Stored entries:
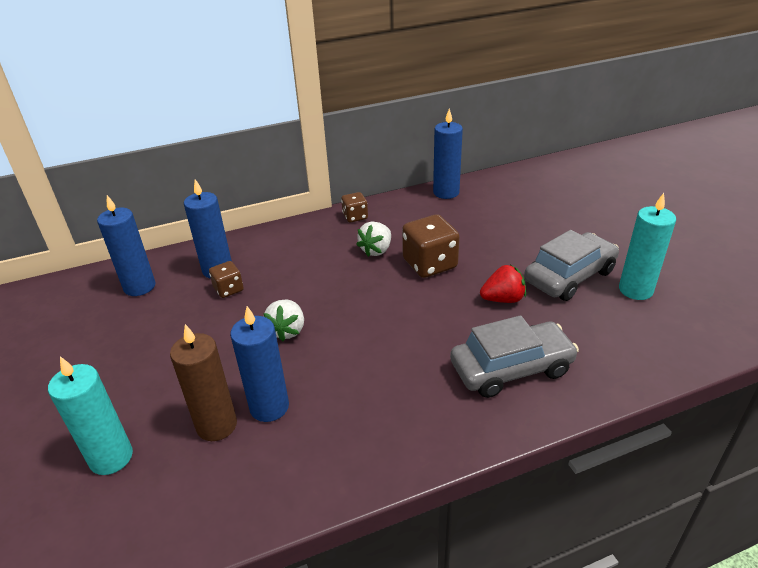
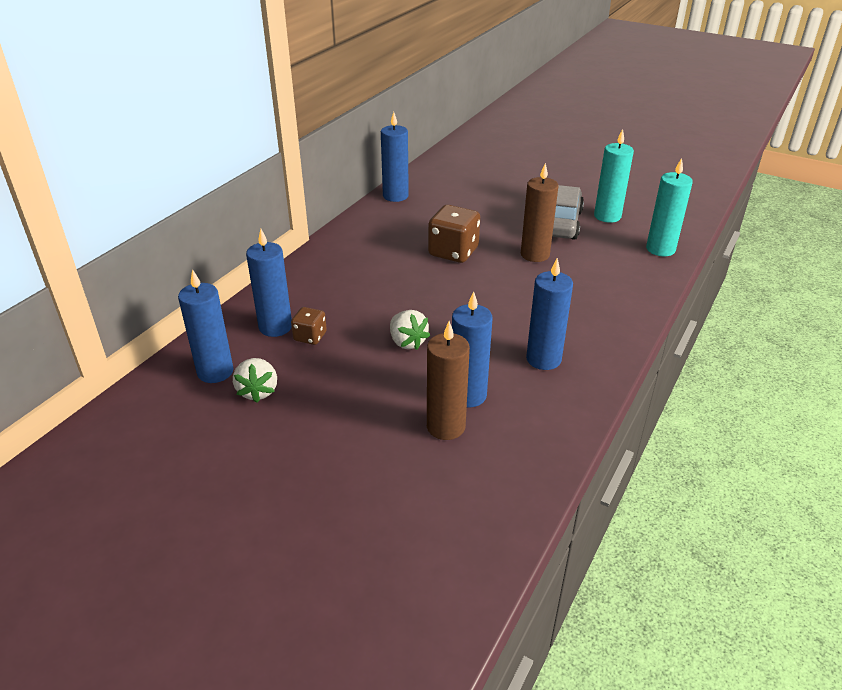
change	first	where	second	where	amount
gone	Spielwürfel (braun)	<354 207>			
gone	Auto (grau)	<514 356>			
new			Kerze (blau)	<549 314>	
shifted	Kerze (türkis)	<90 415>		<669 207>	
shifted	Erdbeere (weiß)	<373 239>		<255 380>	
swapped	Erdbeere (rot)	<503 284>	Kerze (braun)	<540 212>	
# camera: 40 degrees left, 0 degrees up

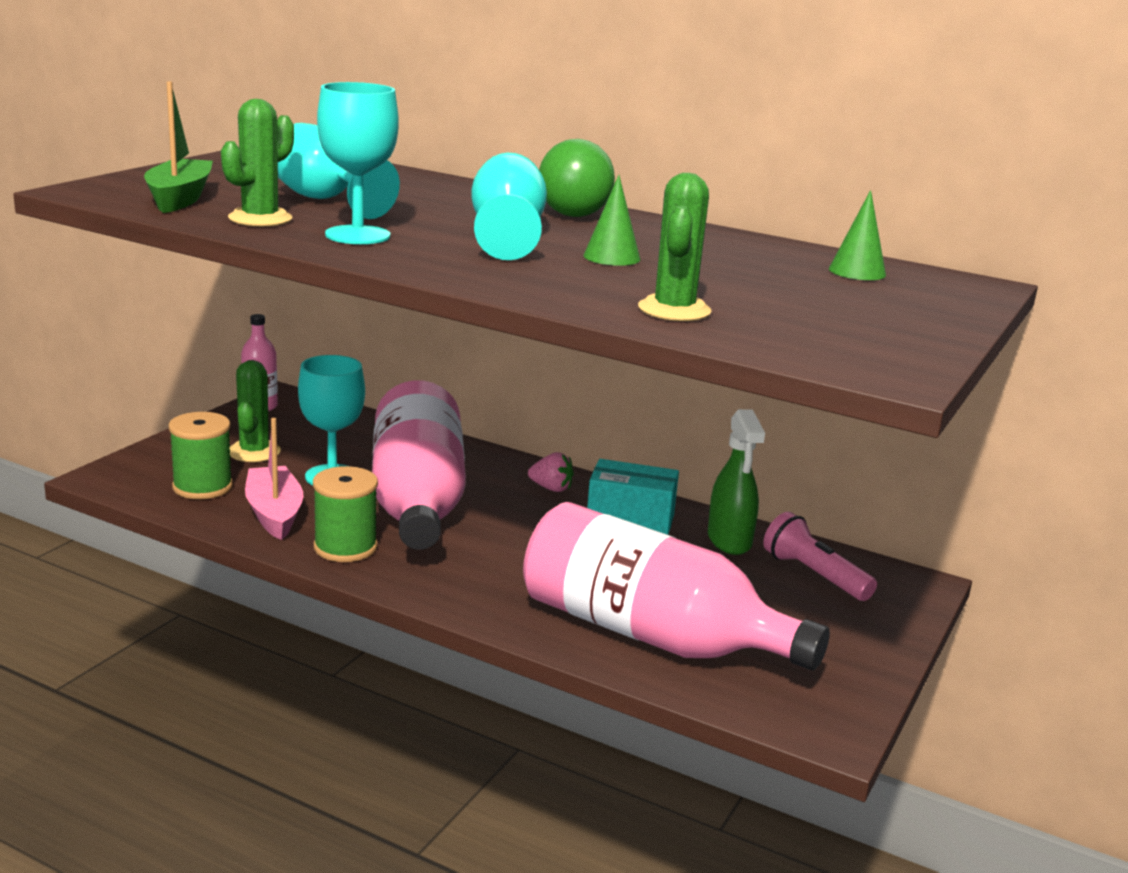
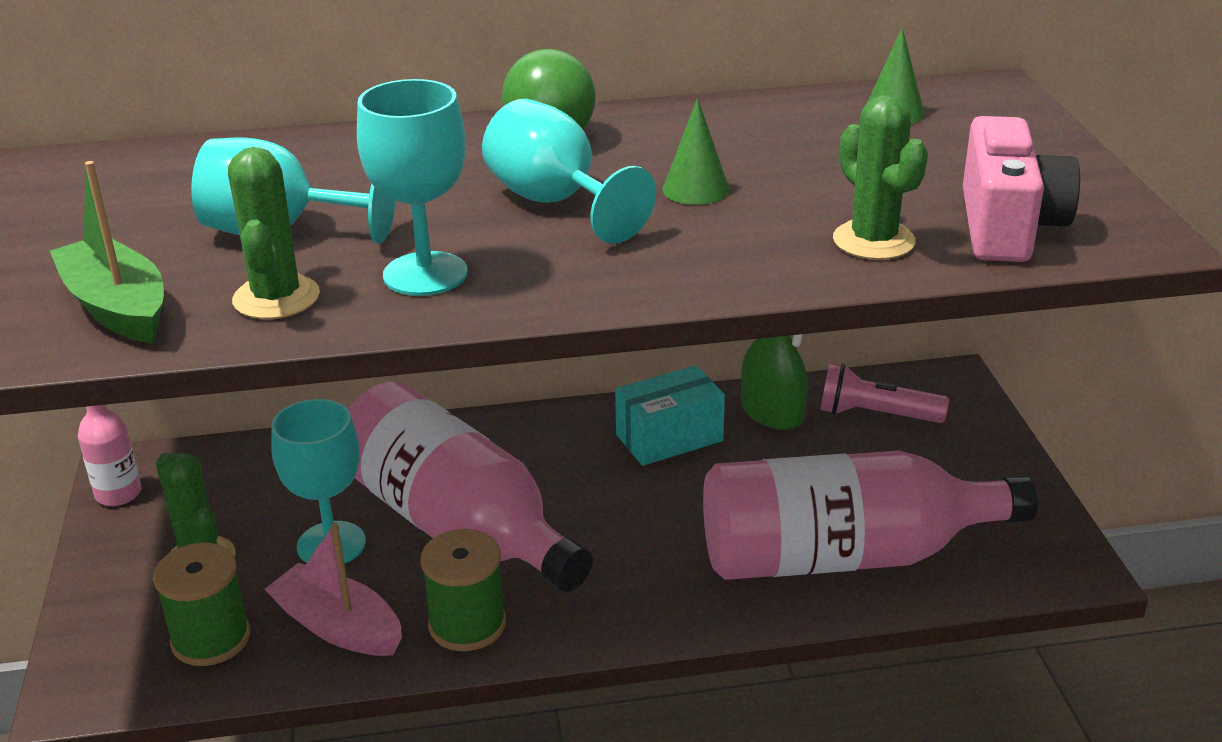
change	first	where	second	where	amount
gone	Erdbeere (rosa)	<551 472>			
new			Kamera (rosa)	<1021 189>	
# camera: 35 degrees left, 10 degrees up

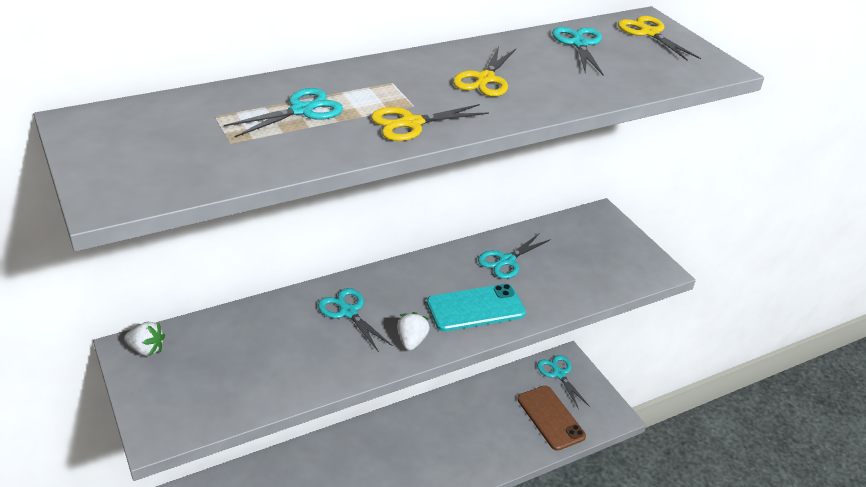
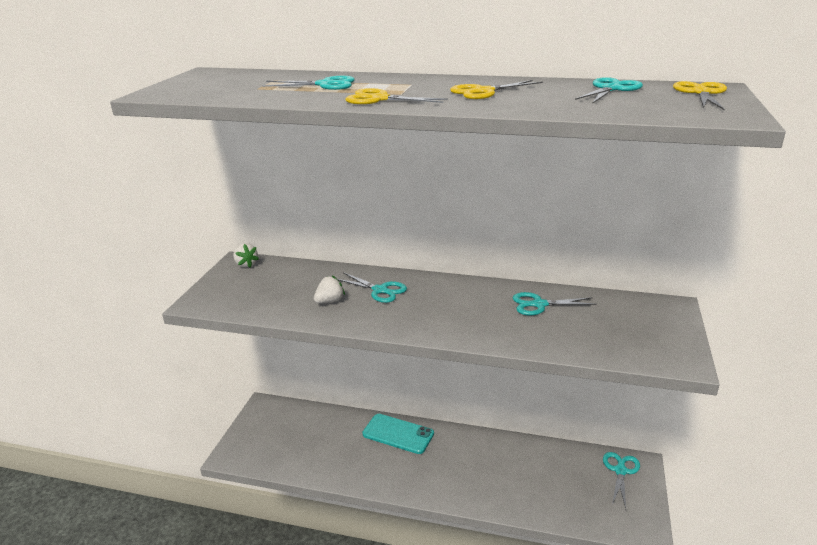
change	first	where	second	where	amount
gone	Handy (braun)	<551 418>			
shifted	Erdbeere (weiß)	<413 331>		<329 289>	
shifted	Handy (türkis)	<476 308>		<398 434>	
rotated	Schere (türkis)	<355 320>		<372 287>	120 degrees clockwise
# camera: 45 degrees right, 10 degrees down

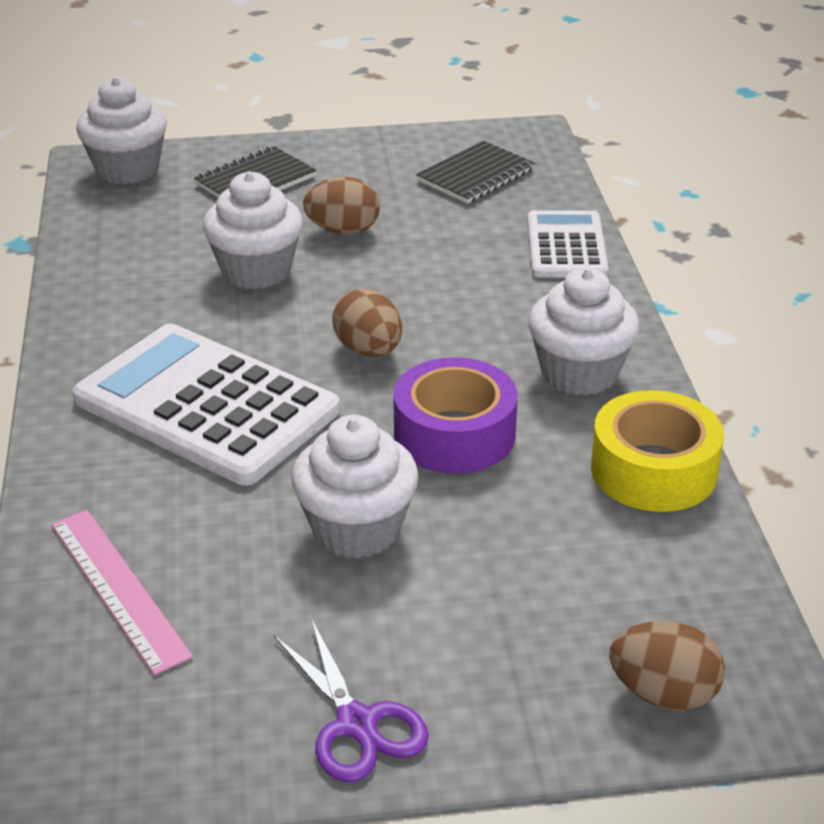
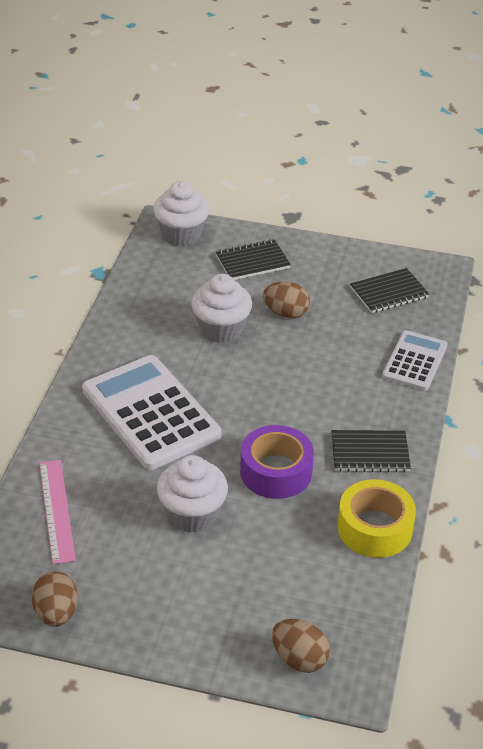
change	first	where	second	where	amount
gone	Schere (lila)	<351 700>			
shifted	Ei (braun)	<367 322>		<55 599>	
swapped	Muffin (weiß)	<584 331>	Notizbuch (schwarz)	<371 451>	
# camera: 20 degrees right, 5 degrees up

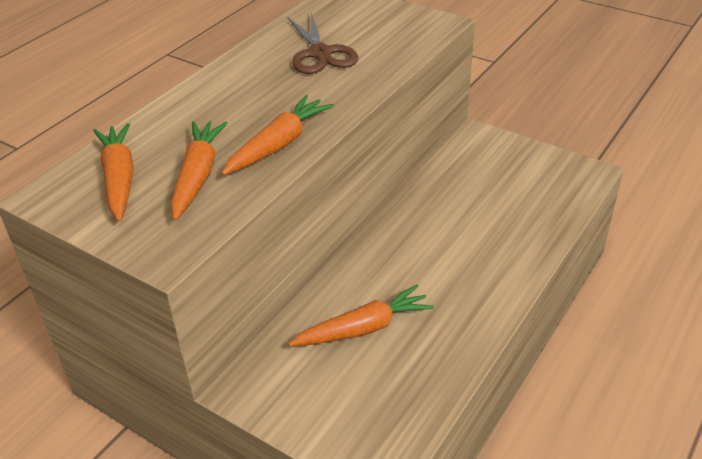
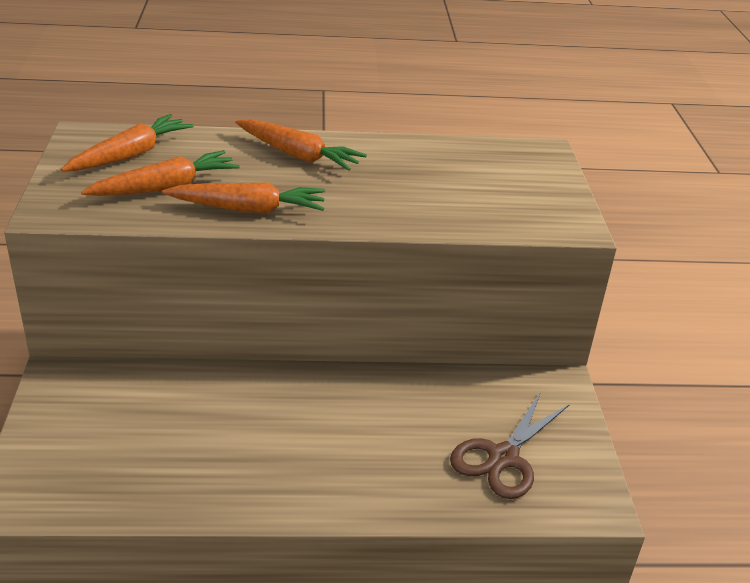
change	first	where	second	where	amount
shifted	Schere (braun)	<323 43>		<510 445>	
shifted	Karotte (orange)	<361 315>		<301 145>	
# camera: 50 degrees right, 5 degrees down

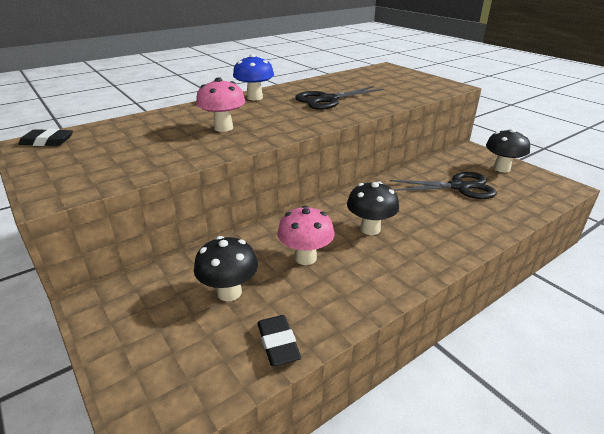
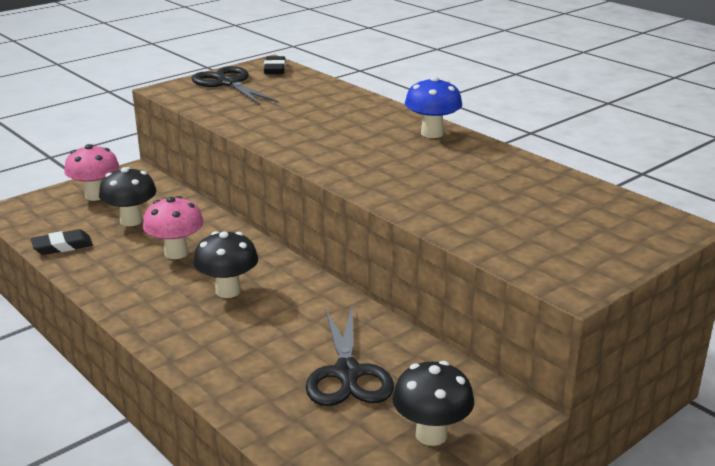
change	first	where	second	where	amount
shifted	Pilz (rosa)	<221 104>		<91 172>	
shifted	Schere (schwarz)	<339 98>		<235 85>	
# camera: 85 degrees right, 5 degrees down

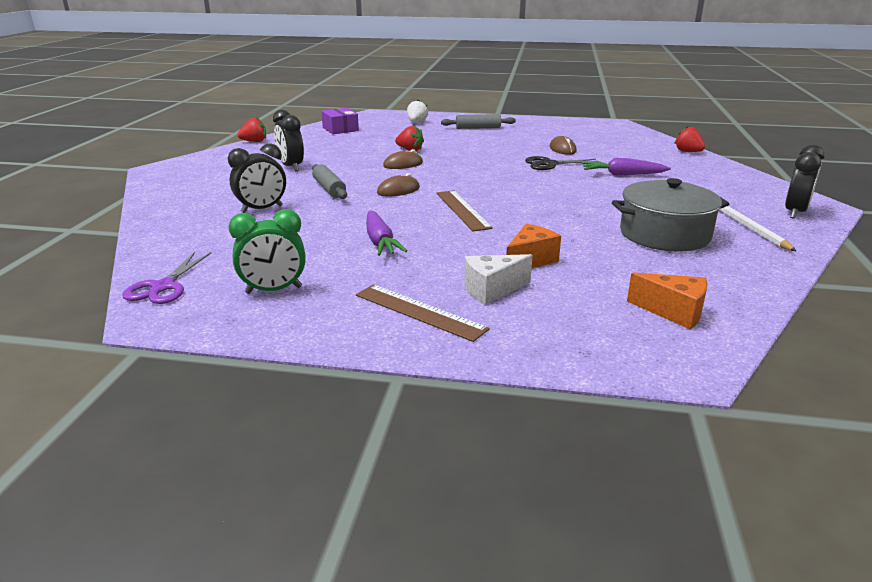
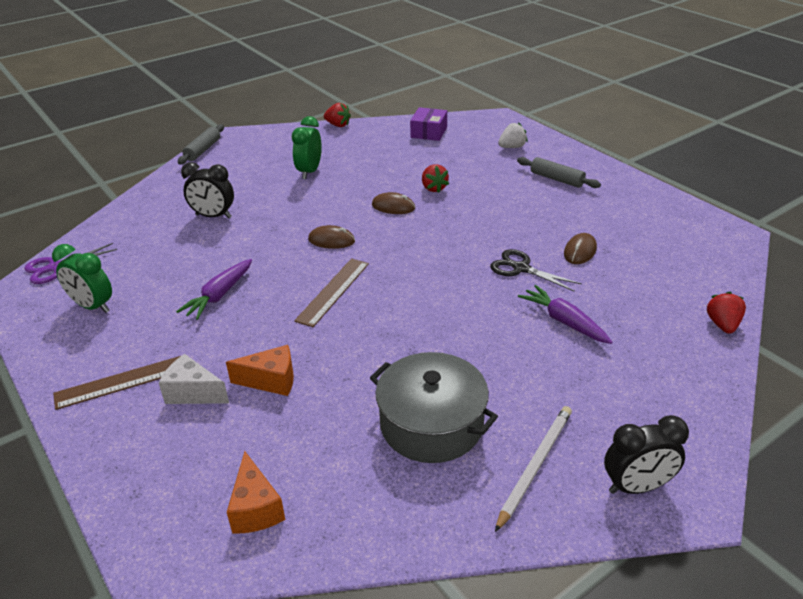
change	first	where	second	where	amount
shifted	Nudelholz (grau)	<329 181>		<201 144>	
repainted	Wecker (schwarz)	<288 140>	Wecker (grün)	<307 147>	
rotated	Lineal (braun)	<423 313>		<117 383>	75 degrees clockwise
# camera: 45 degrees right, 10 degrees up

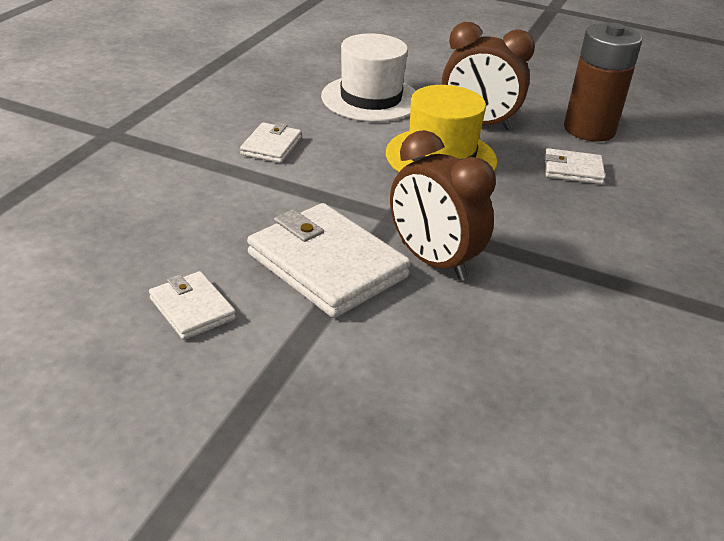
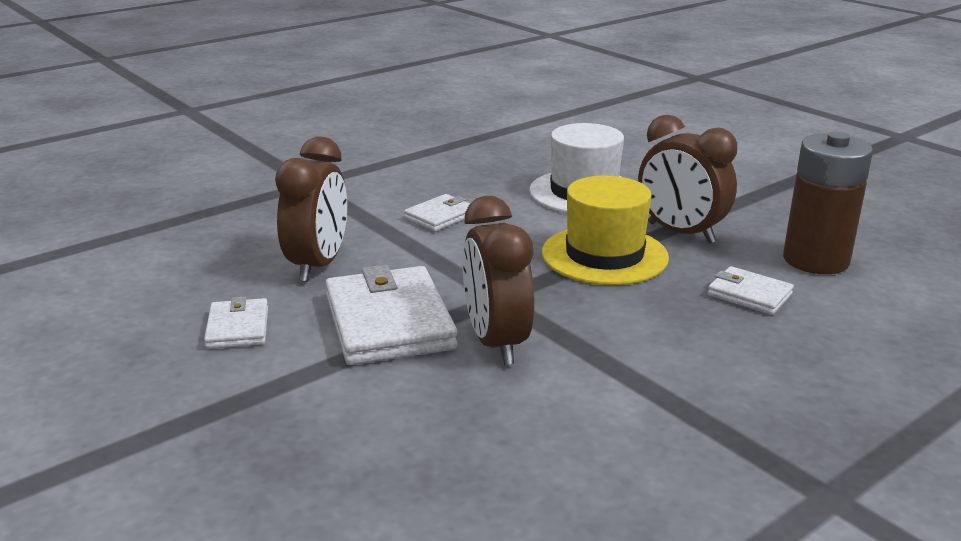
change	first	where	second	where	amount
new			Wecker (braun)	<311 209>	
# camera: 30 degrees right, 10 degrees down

▶ What is being asked: When a line of the entries contains the word "Kerze", it counts toward the total; reply with that total alone.

▶ Task solution: 3